Image comparison data
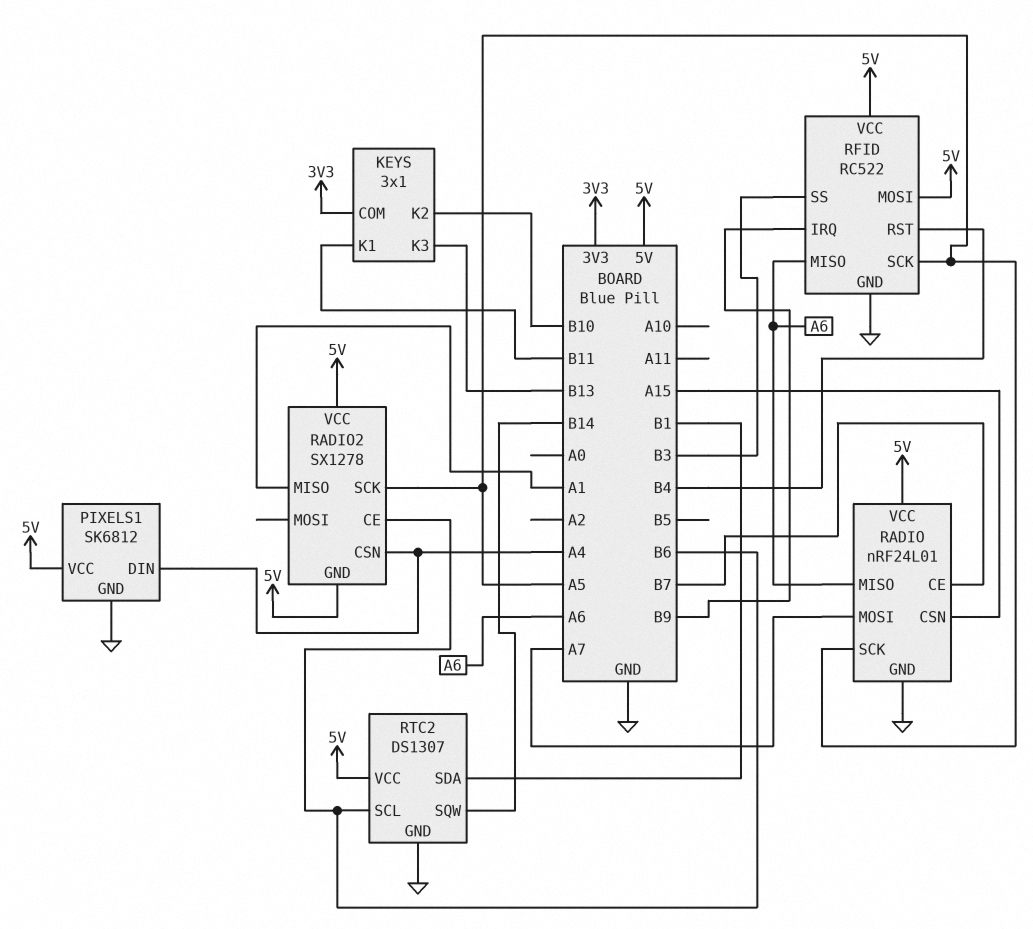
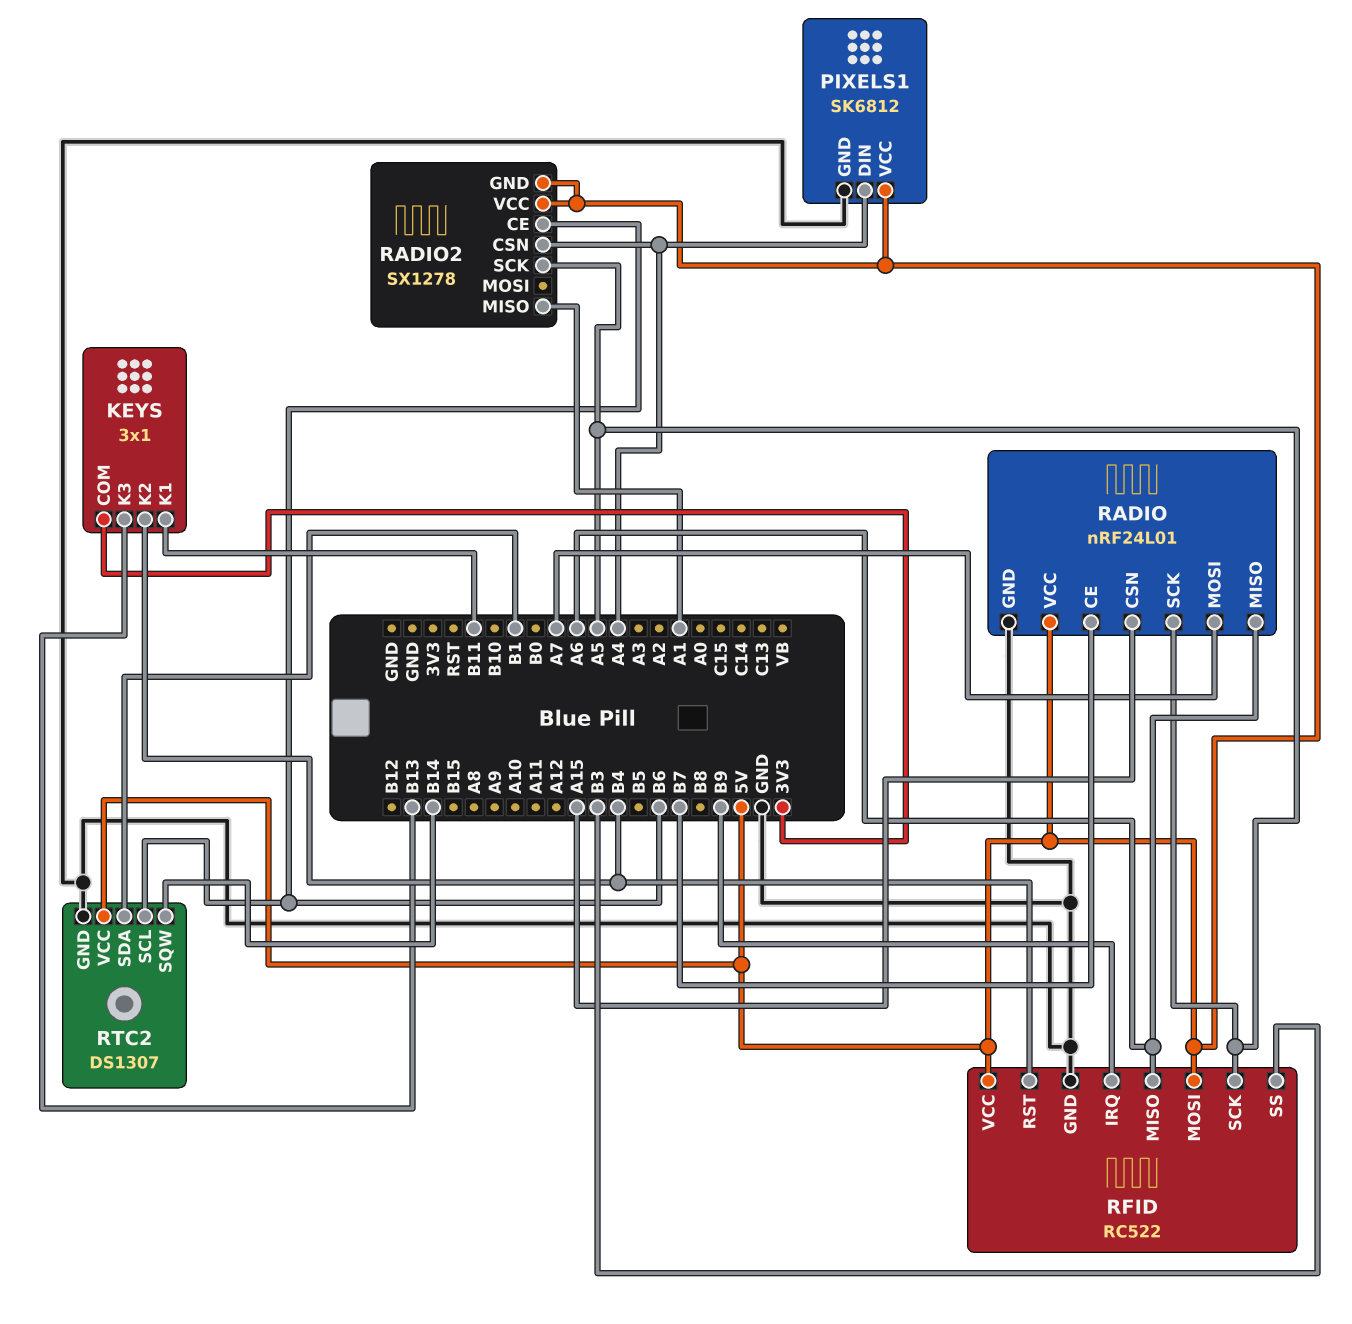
KEYS pin K2: B10 -> B4

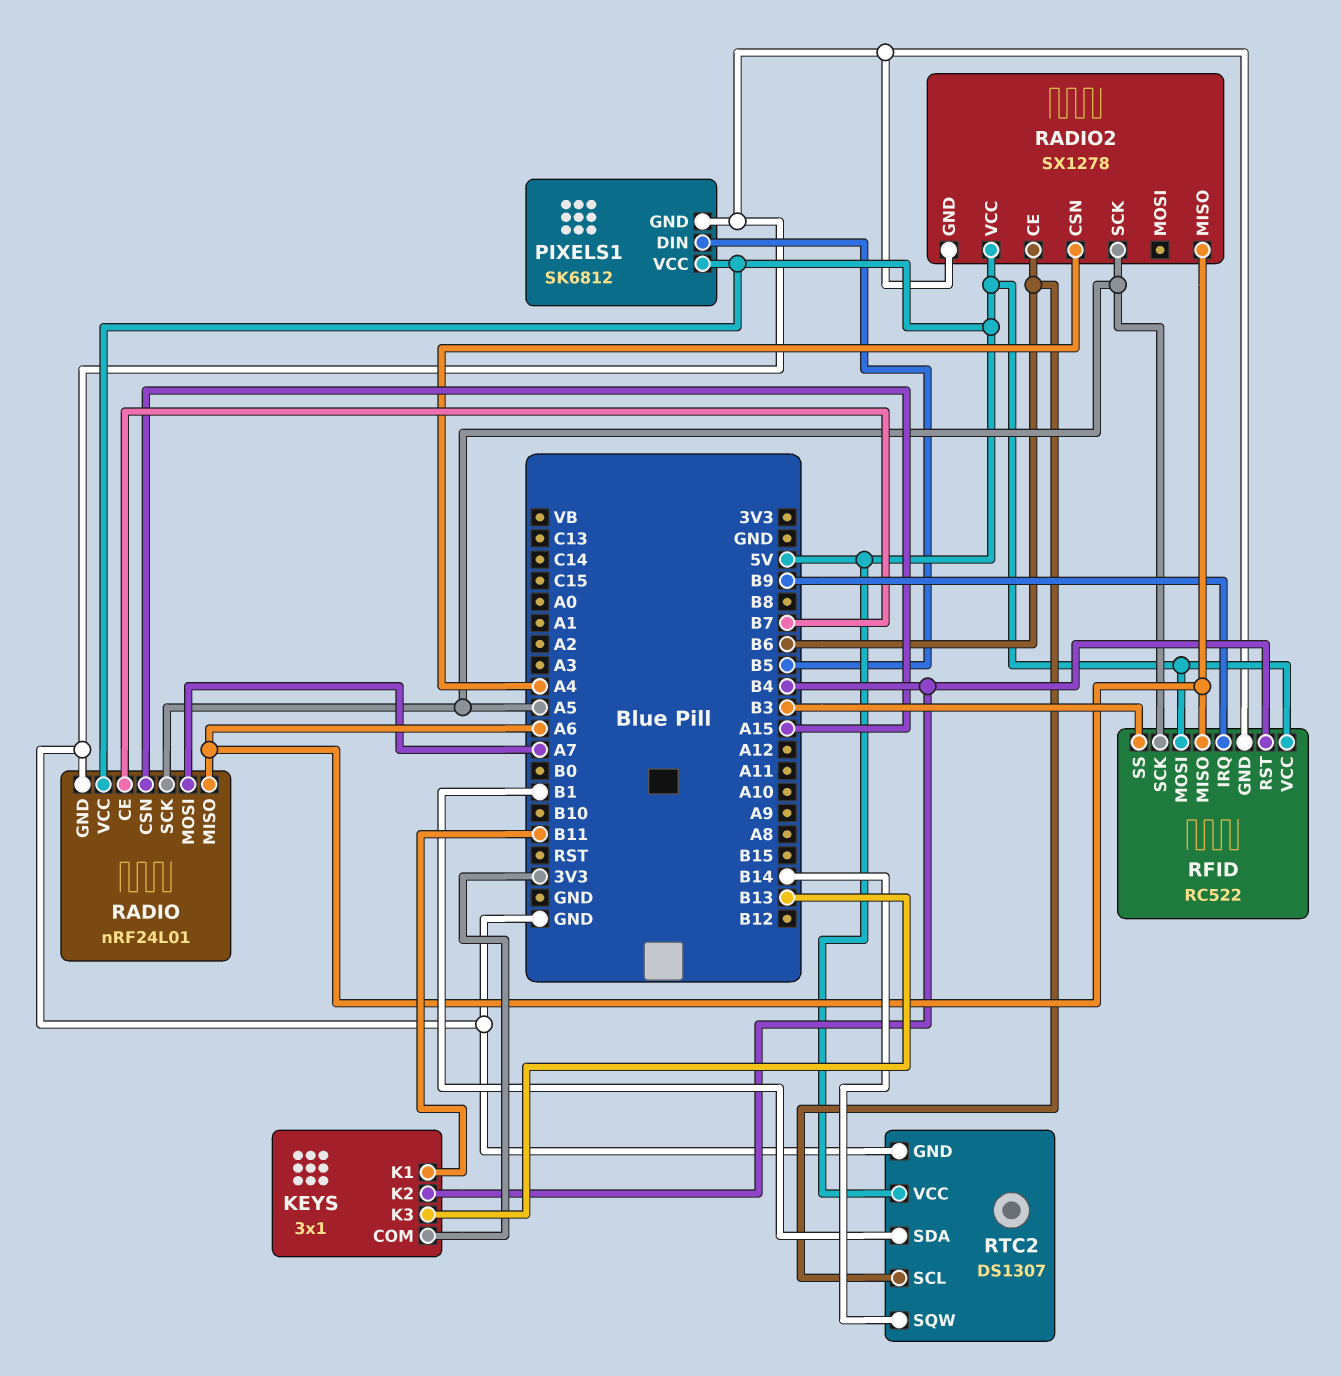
PIXELS1 pin DIN: A4 -> B5
RADIO2 pin GND: 5V -> GND
RADIO2 pin MISO: A1 -> A6

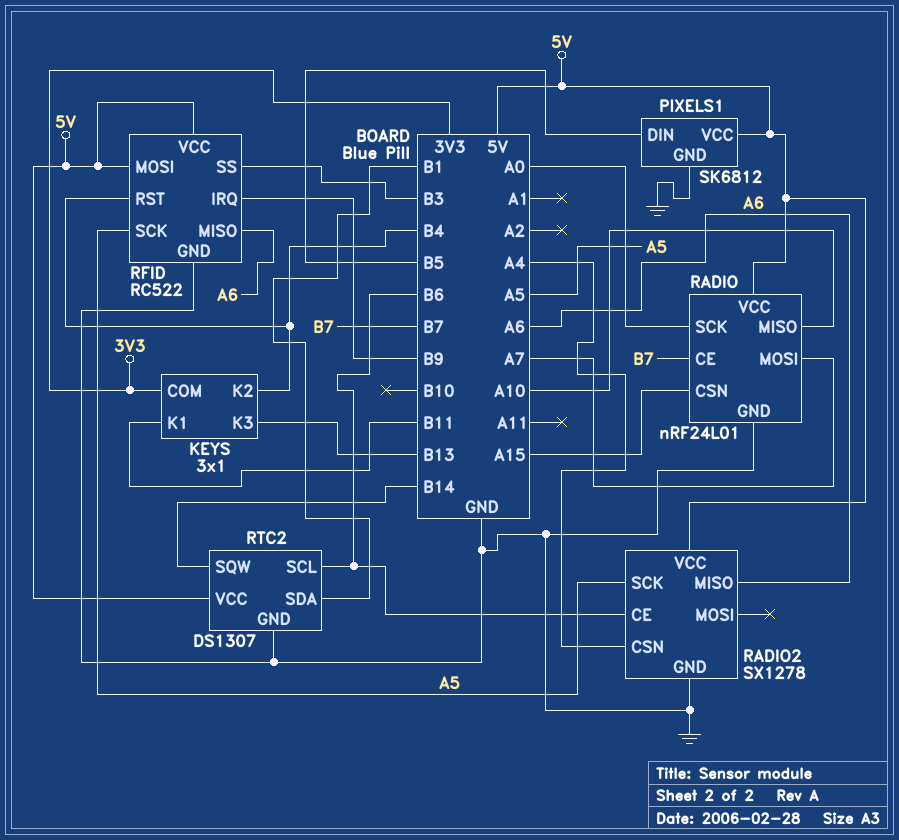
RADIO pin MISO: A6 -> A10
RADIO pin SCK: A5 -> A0

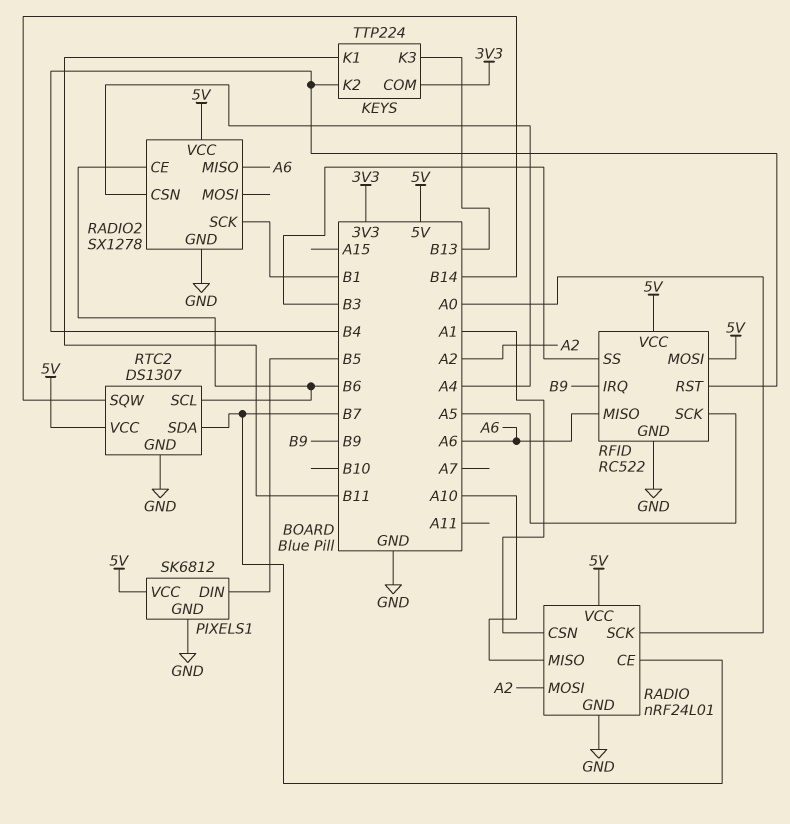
KEYS: 3x1 -> TTP224
RADIO pin CSN: A15 -> A1
RADIO pin MOSI: A7 -> A2
RADIO2 pin SCK: A5 -> B1
RTC2 pin SDA: B1 -> B7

▶ [Task] Exactly the lines from the one containing "KEYS: 3x1 -> TTP224" through the end of the entries above must be output, and no others.

▶ [Written solution]
KEYS: 3x1 -> TTP224
RADIO pin CSN: A15 -> A1
RADIO pin MOSI: A7 -> A2
RADIO2 pin SCK: A5 -> B1
RTC2 pin SDA: B1 -> B7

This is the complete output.